*EXERCISE REQUIREMENTS*
From the data below, tally each line that has "spinning" in it, then give that tally without comment.

--- START ---

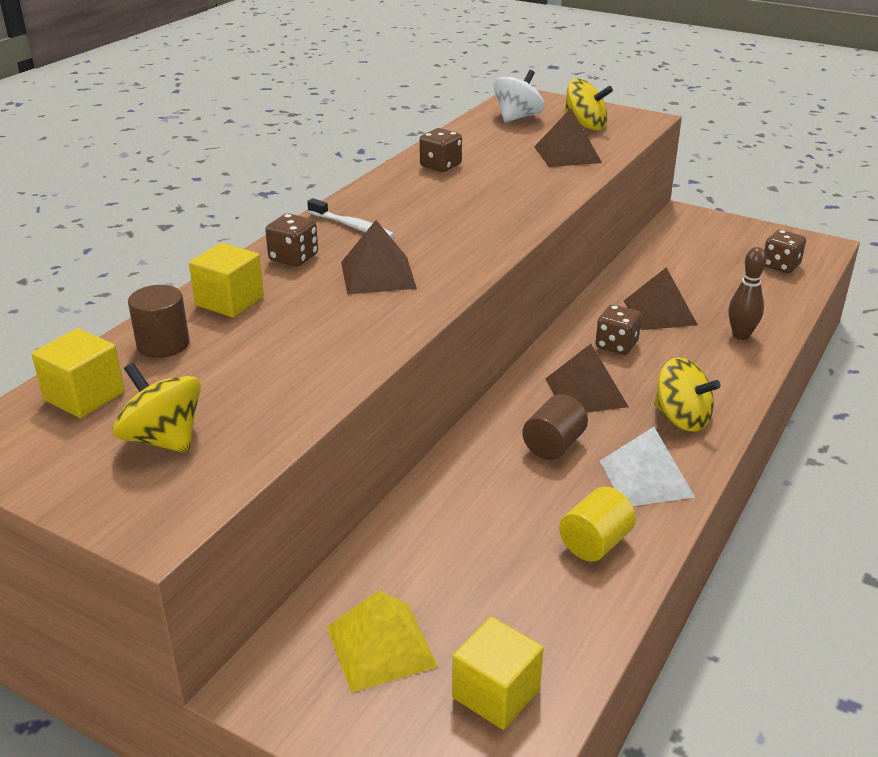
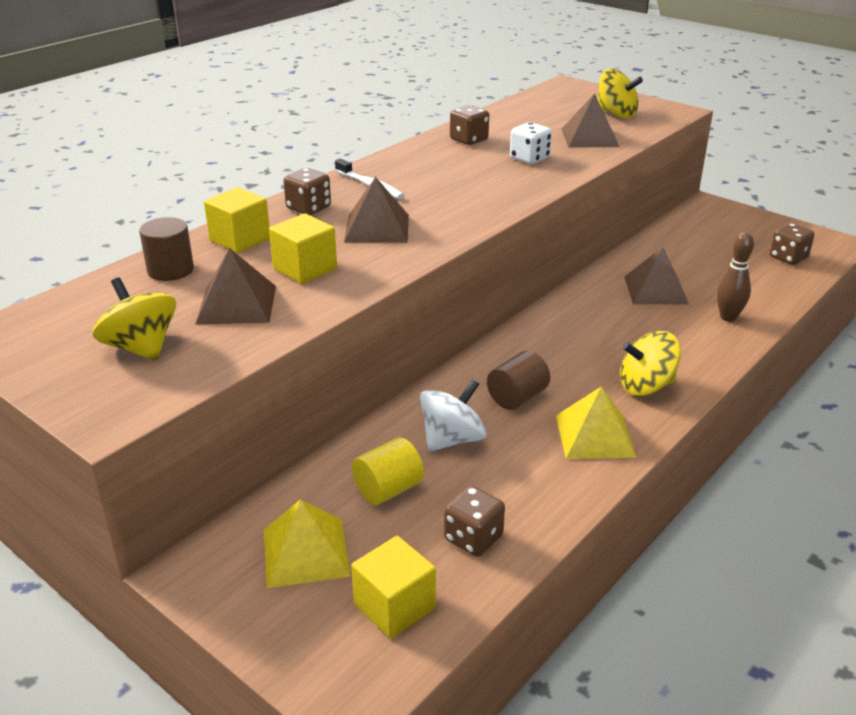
camera: 10 degrees right, 0 degrees up
(84, 396) = (90, 306): yellow cube -> yellow cube (305, 269)
(512, 182) = (529, 158): none -> white dice
(517, 117) = (555, 103): white spinning top -> white spinning top (452, 439)
(586, 392) = (562, 354): brown pyramid -> brown pyramid (237, 304)
(595, 543) = (528, 487): yellow cylinder -> yellow cylinder (388, 489)
(616, 345) = (605, 315): brown dice -> brown dice (473, 538)
(646, 478) = (595, 435): white pyramid -> yellow pyramid
(681, 418) = (646, 386): yellow spinning top -> yellow spinning top turned 120 degrees clockwise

--- END ---

*ANSWER TO THE EXERCISE*
2